* YOUR TASK: Nothing but the lines from the first line of the records below to the line holding "(476, 178) = (605, 111): none -> blue box" belongs in the answer, copied exactly and without pictures.

* THE RECORDS:
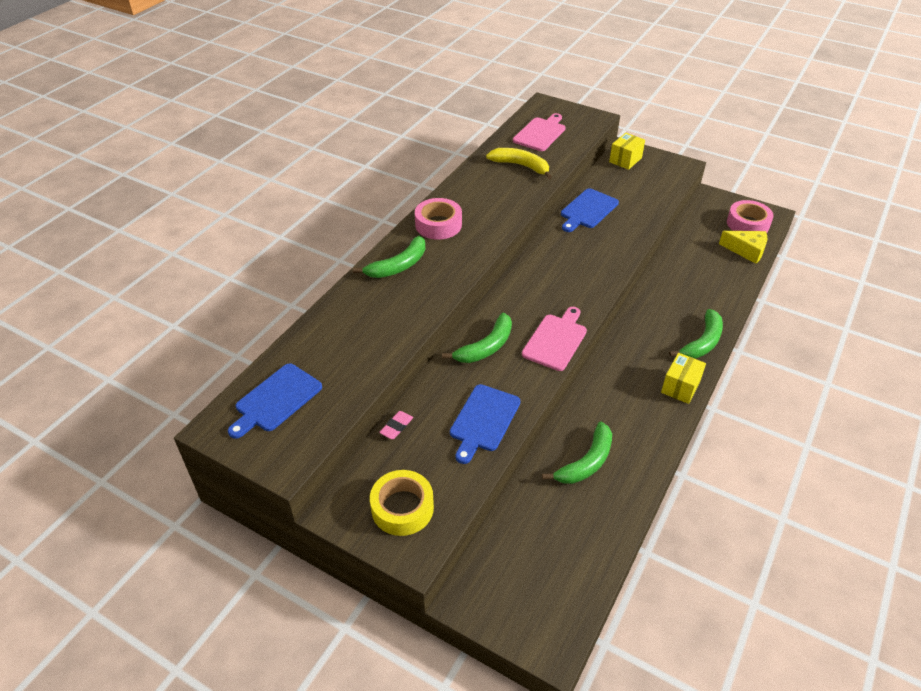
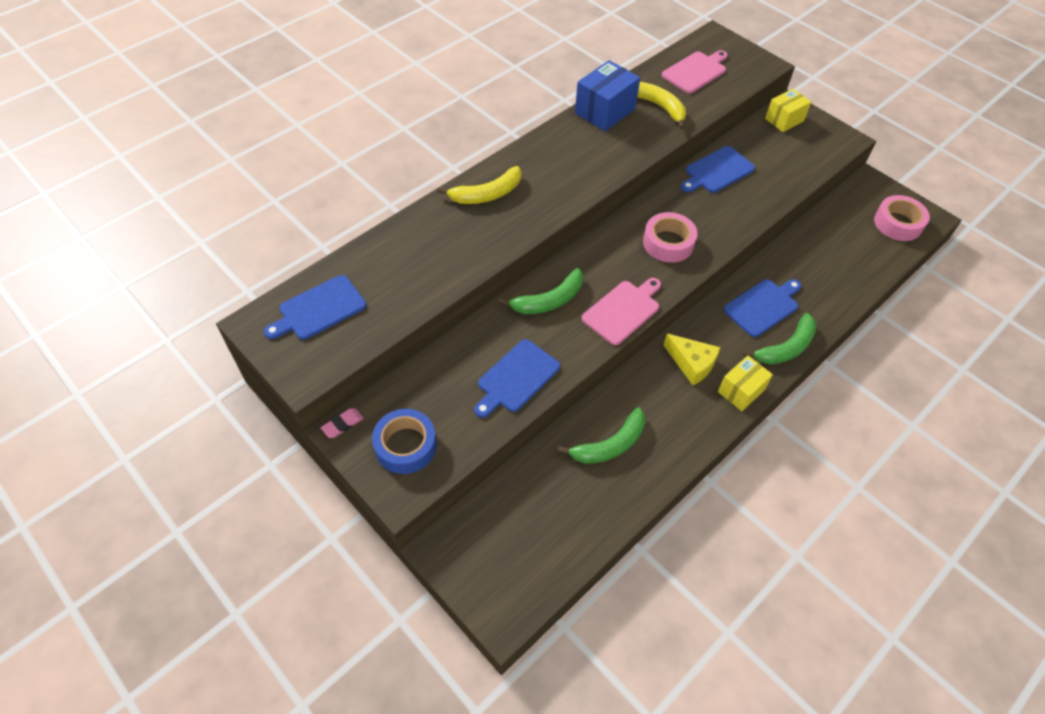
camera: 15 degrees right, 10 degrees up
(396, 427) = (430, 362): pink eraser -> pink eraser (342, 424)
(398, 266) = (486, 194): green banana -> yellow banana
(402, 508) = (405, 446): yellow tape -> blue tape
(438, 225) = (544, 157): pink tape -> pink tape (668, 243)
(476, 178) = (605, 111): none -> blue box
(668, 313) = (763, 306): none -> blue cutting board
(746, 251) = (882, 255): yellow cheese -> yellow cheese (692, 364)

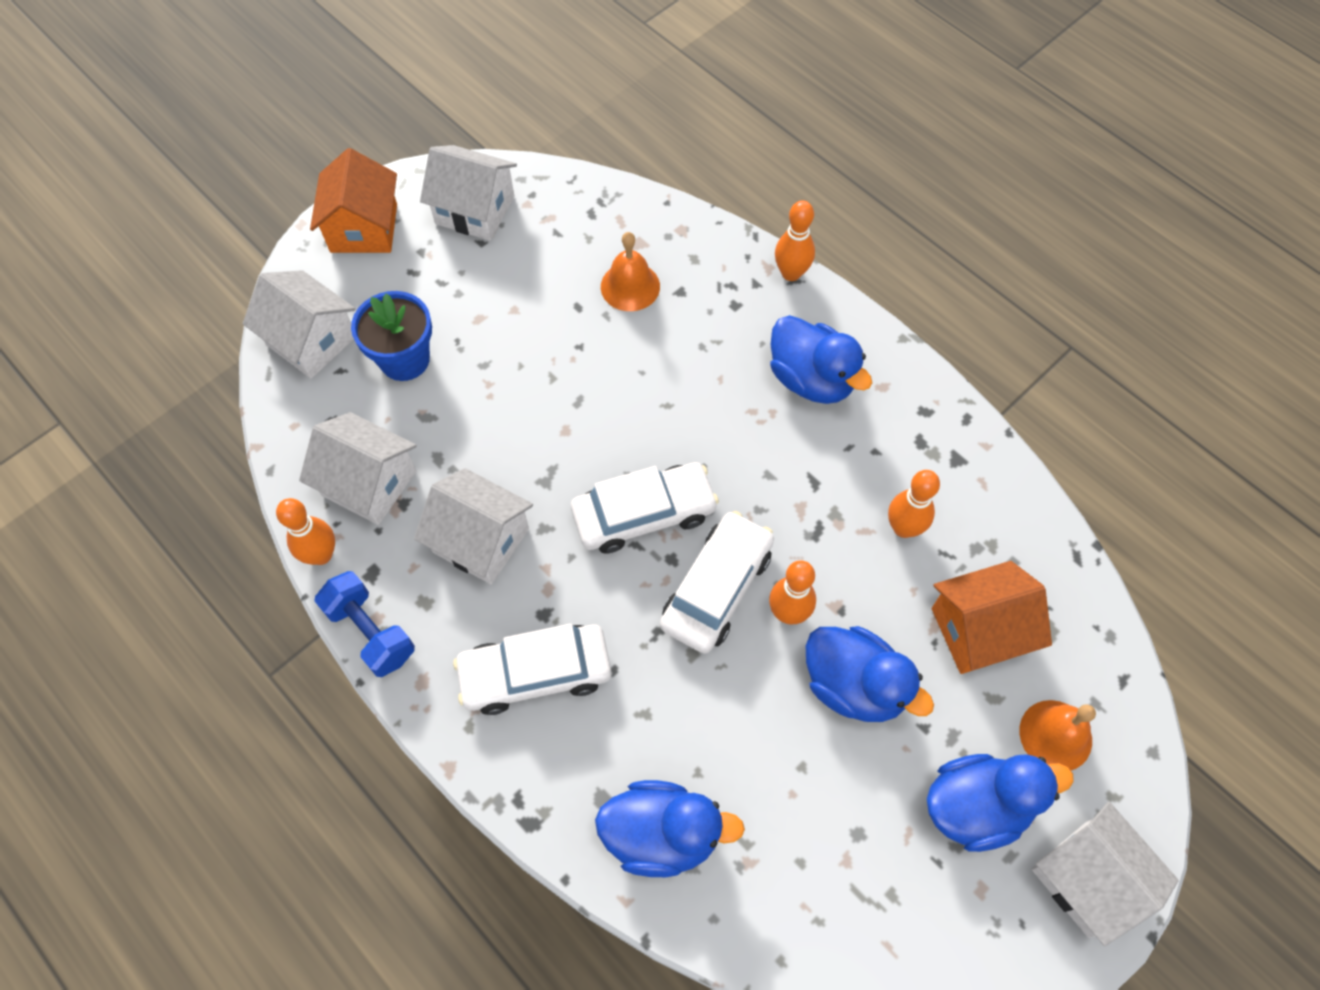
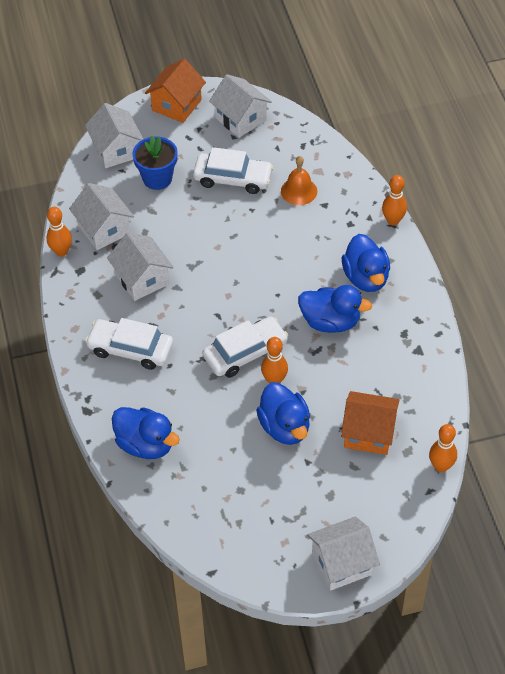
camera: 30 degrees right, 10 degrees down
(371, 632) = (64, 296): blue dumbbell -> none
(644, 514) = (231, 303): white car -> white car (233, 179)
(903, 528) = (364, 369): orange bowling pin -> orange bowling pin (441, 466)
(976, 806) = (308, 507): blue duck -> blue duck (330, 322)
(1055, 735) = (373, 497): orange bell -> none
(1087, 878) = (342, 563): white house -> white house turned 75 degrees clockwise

* EXERCISE RESULT:
camera: 15 degrees right, 10 degrees up
(396, 427) = (430, 362): pink eraser -> pink eraser (342, 424)
(398, 266) = (486, 194): green banana -> yellow banana
(402, 508) = (405, 446): yellow tape -> blue tape
(438, 225) = (544, 157): pink tape -> pink tape (668, 243)
(476, 178) = (605, 111): none -> blue box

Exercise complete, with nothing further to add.